▶ [Dataset]:
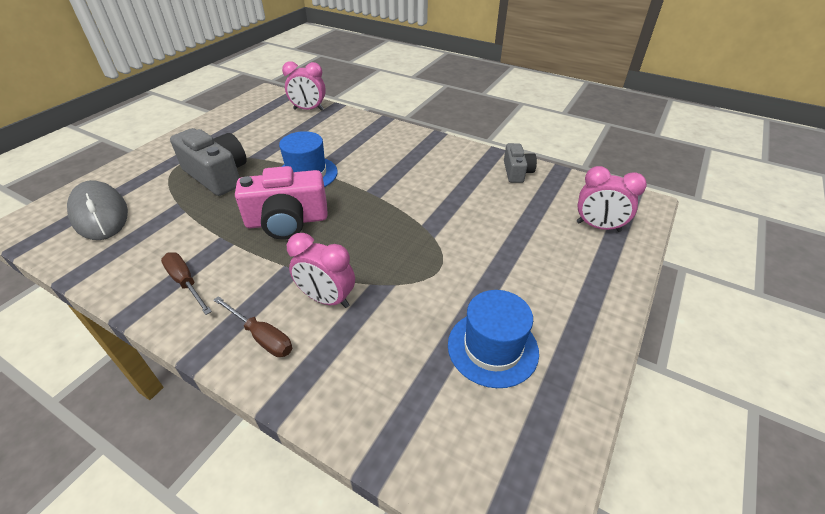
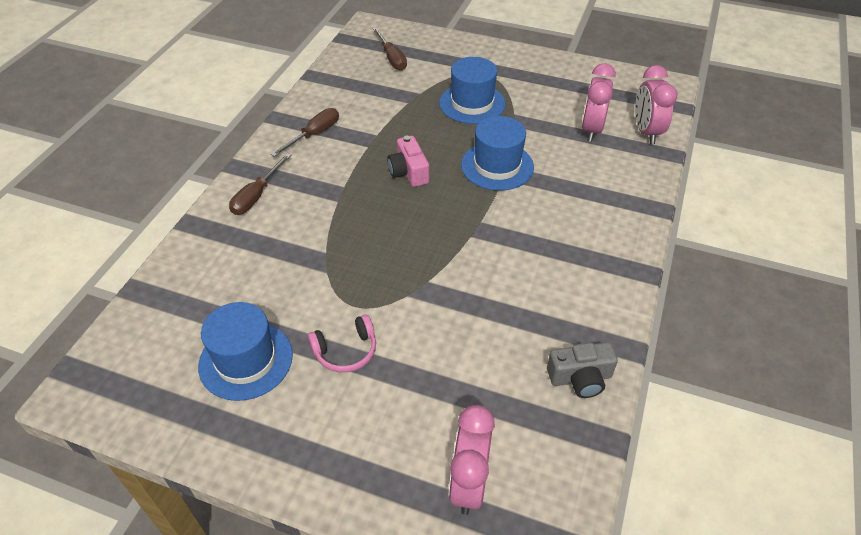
camera: 80 degrees right, 5 degrees up
(100, 214) = (392, 58): grey mouse -> brown screwdriver
(217, 175) = (472, 103): grey camera -> blue hat
(287, 221) = (408, 172): pink camera -> pink camera, size x0.57
(327, 299) = (302, 226): pink clock -> pink clock (591, 130)
(487, 277) = (346, 351): none -> pink headphones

▶ [Your task]: Only lines holding "camera" are wanted; copy all of them from the listing.

▶ [Output]:
camera: 80 degrees right, 5 degrees up
(217, 175) = (472, 103): grey camera -> blue hat
(287, 221) = (408, 172): pink camera -> pink camera, size x0.57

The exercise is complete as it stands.